What to produce:
Extract, exactly as written, each line from the start of the records below to the line containing "green line: (714, 1545) -> (722, 1431), moved", both ends included; drop the pictures.

Task input:
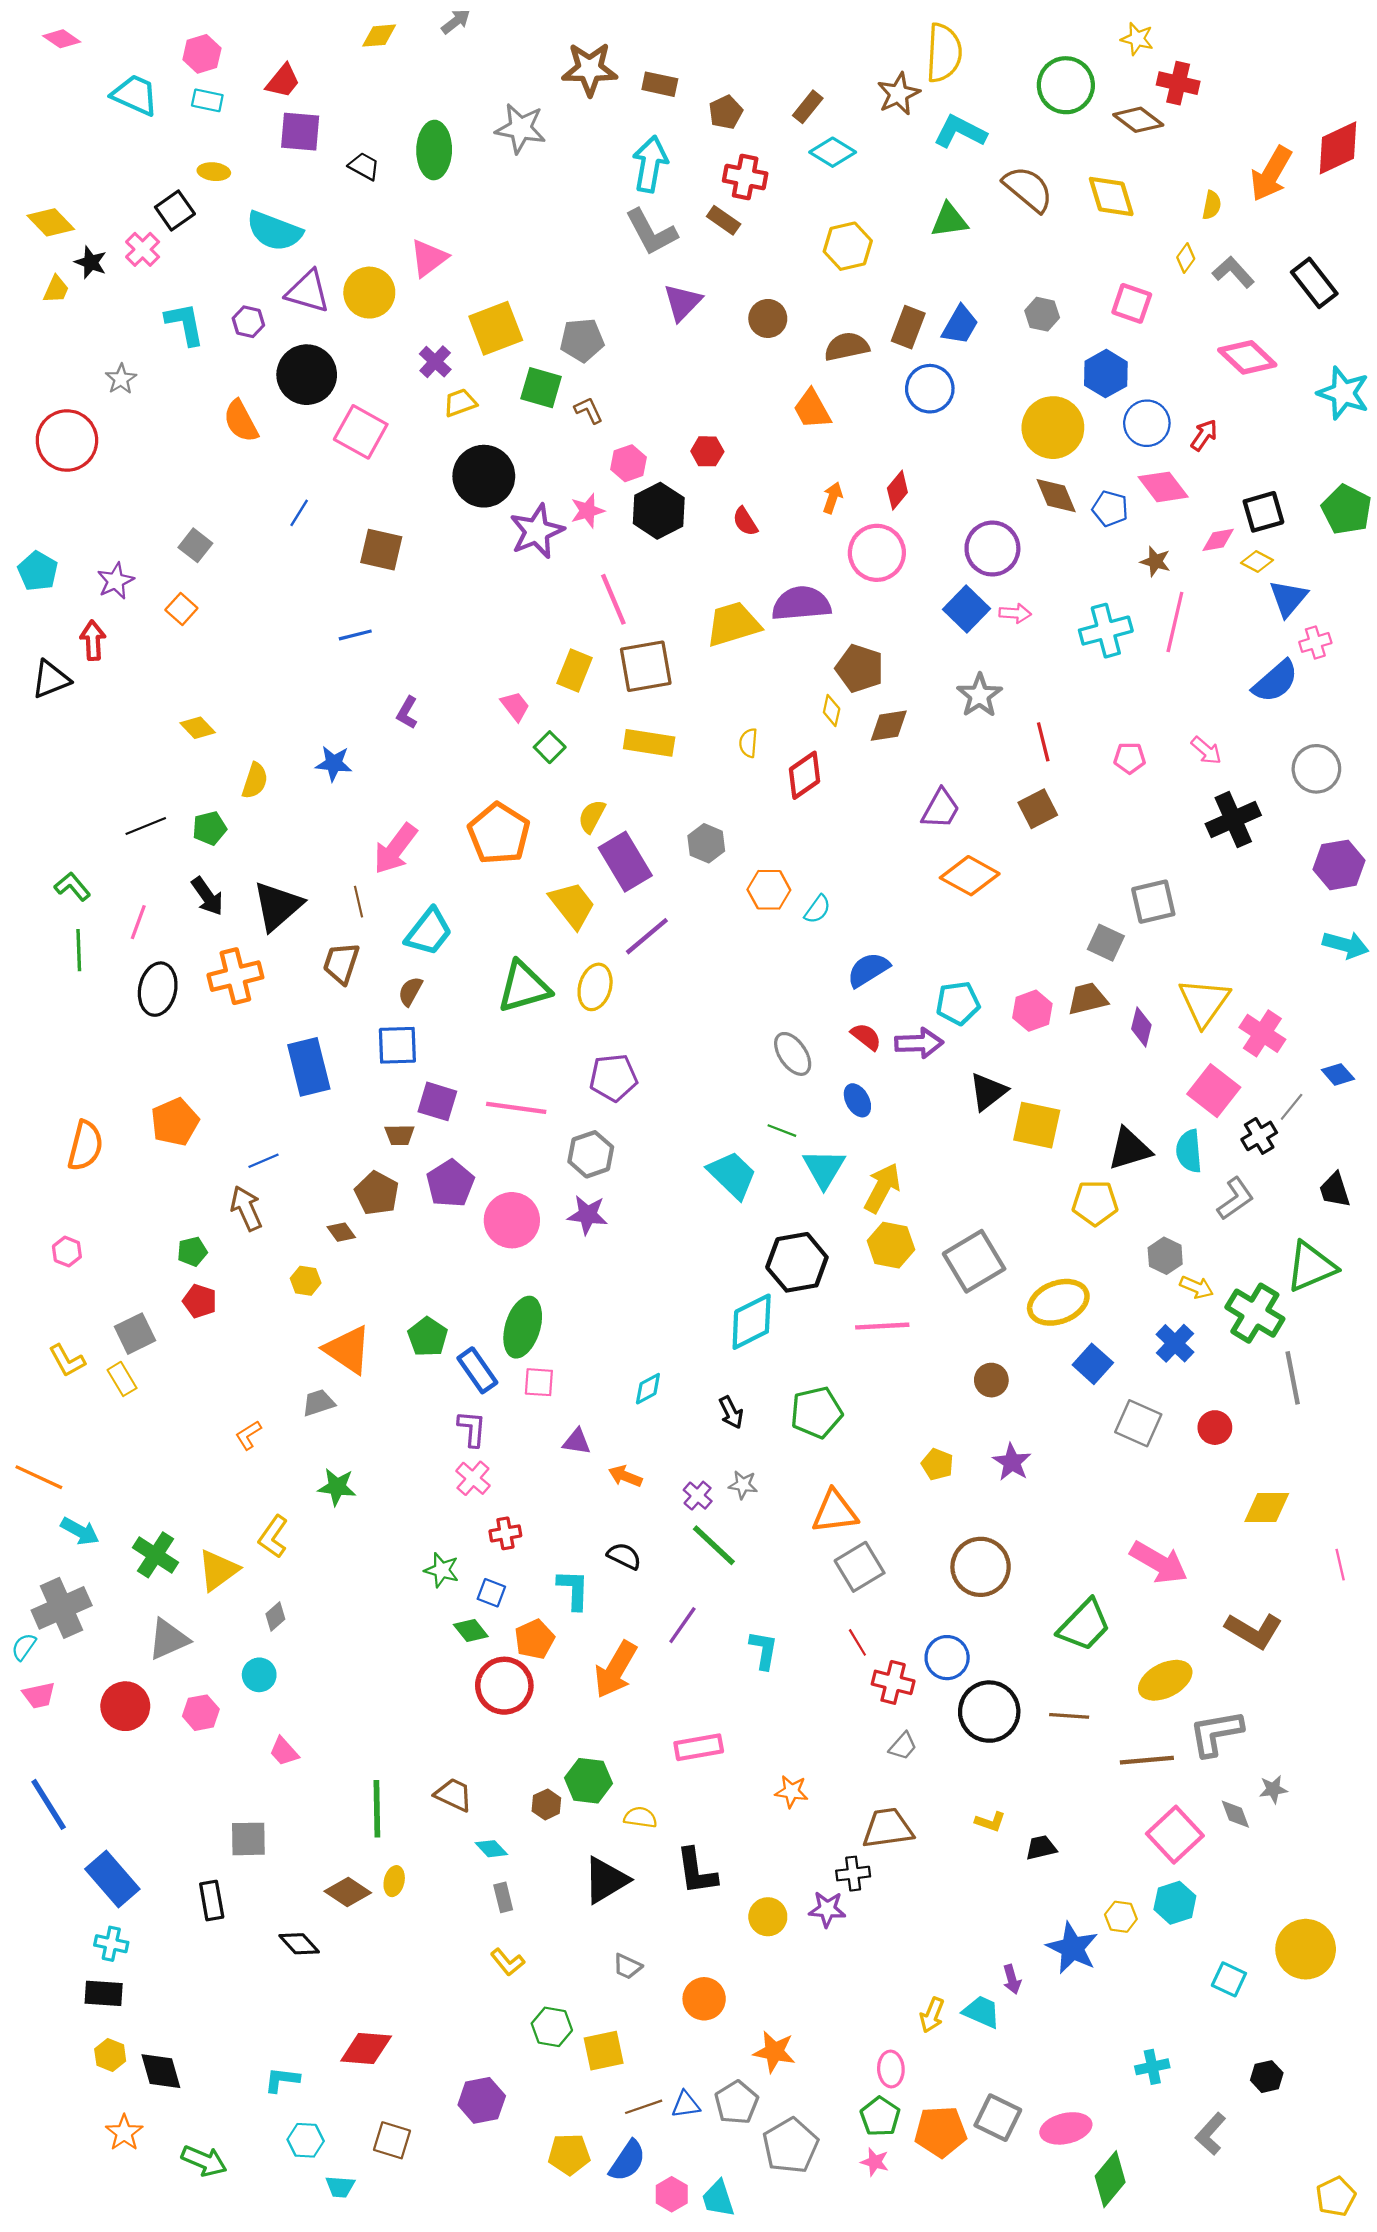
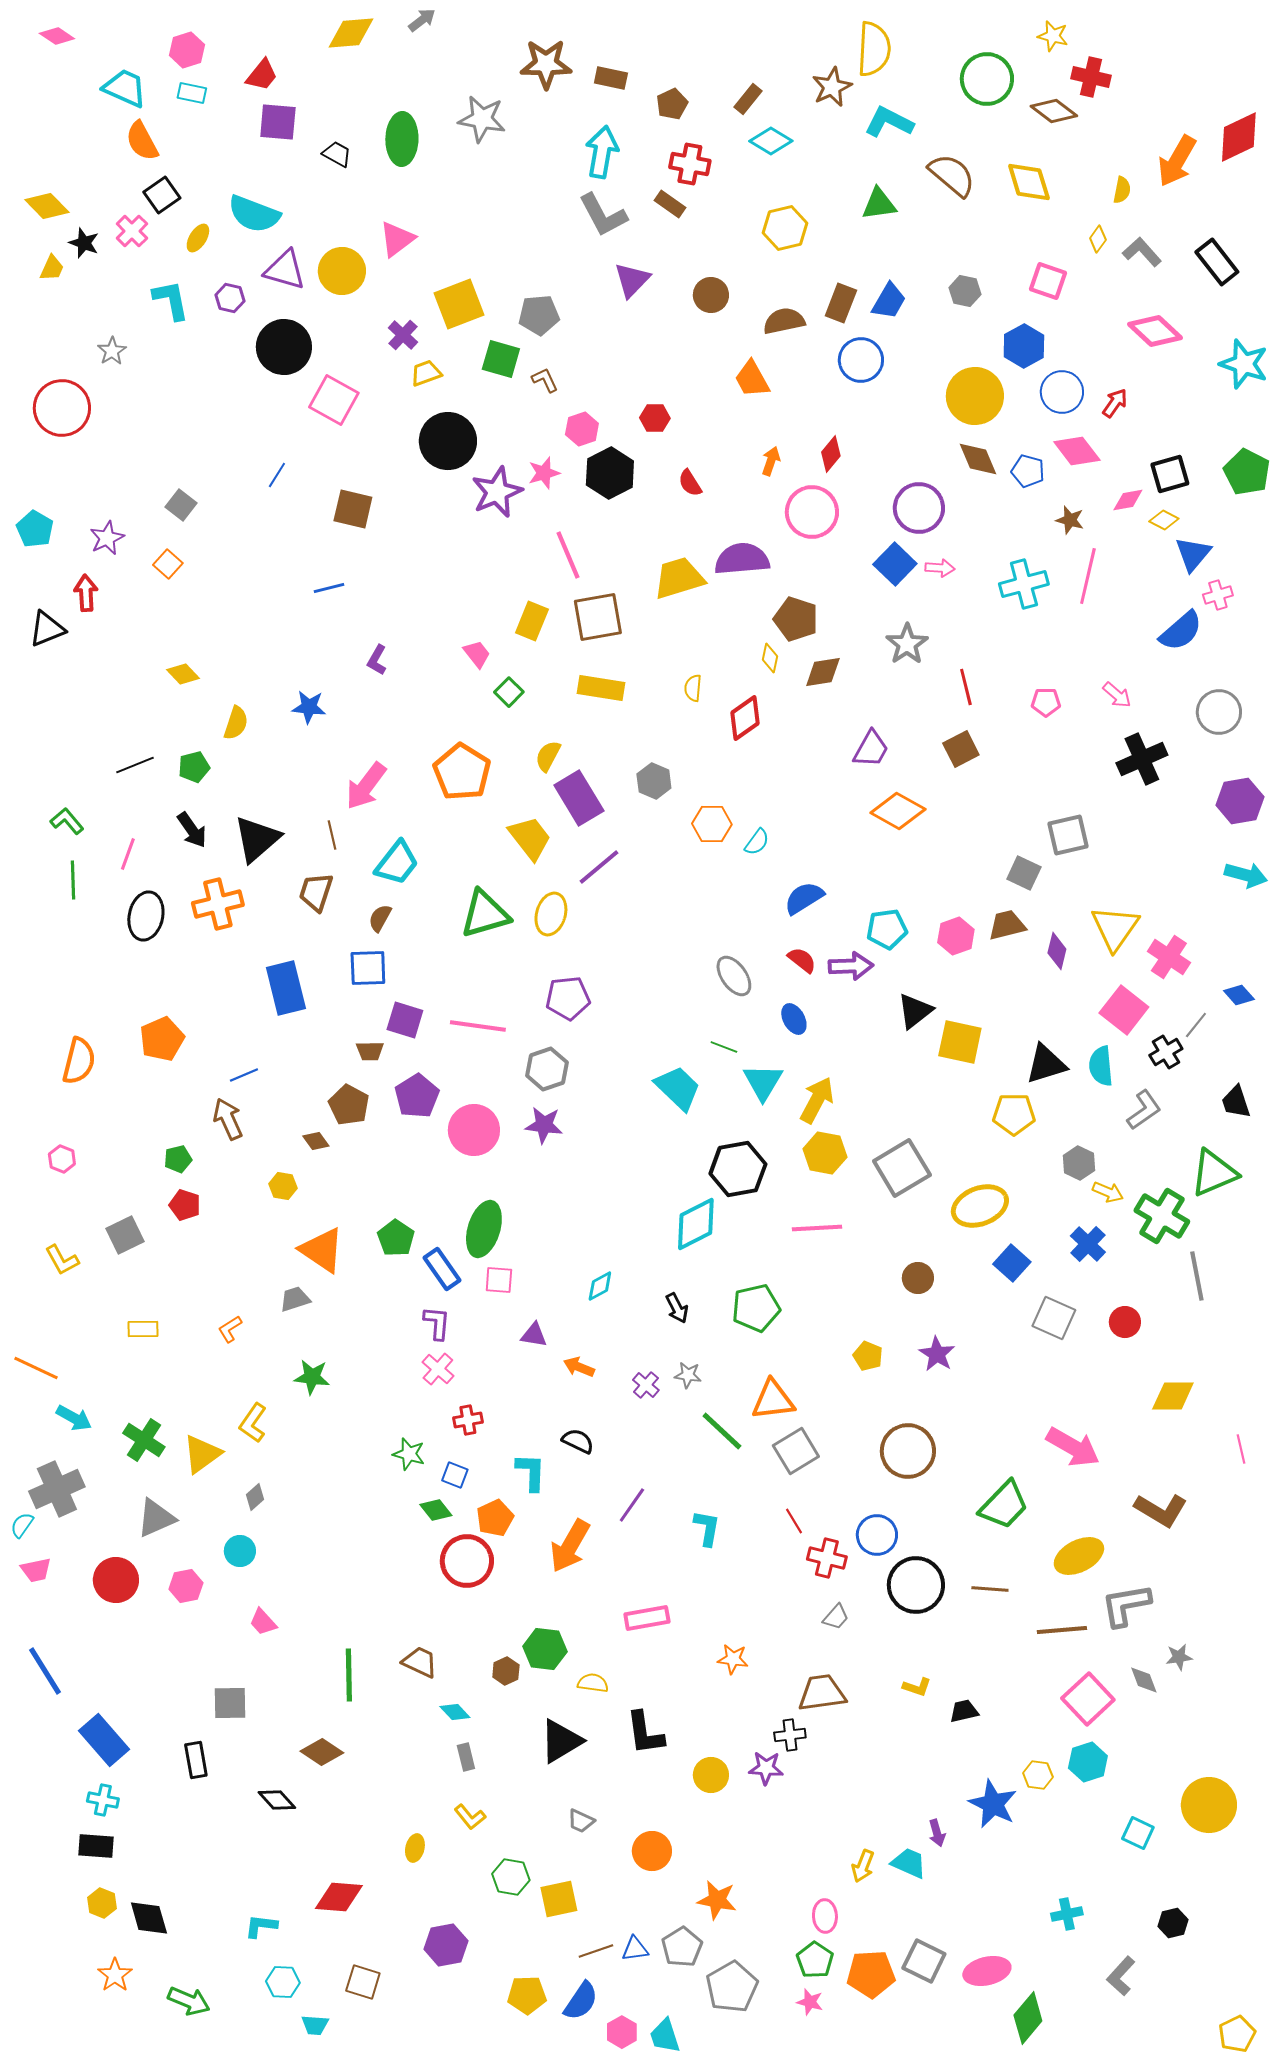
yellow diamond: (379, 36) -> (351, 33), size x1.4
yellow ellipse: (214, 172) -> (198, 238), moved, turned -64
orange semicircle: (241, 421) -> (142, 141), moved
yellow rectangle: (122, 1379) -> (143, 1329), moved, turned -60
green line: (714, 1545) -> (722, 1431), moved
yellow ellipse: (394, 1881) -> (415, 1848), moved

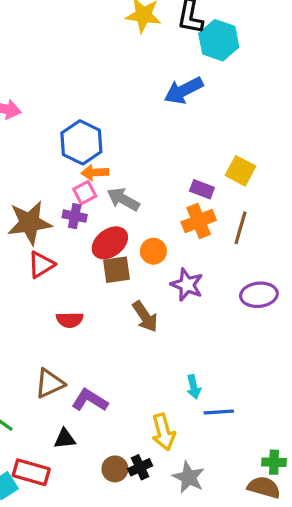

Exercise solution:
yellow diamond: (379, 36) -> (351, 33), size x1.4
yellow ellipse: (214, 172) -> (198, 238), moved, turned -64
orange semicircle: (241, 421) -> (142, 141), moved
yellow rectangle: (122, 1379) -> (143, 1329), moved, turned -60
green line: (714, 1545) -> (722, 1431), moved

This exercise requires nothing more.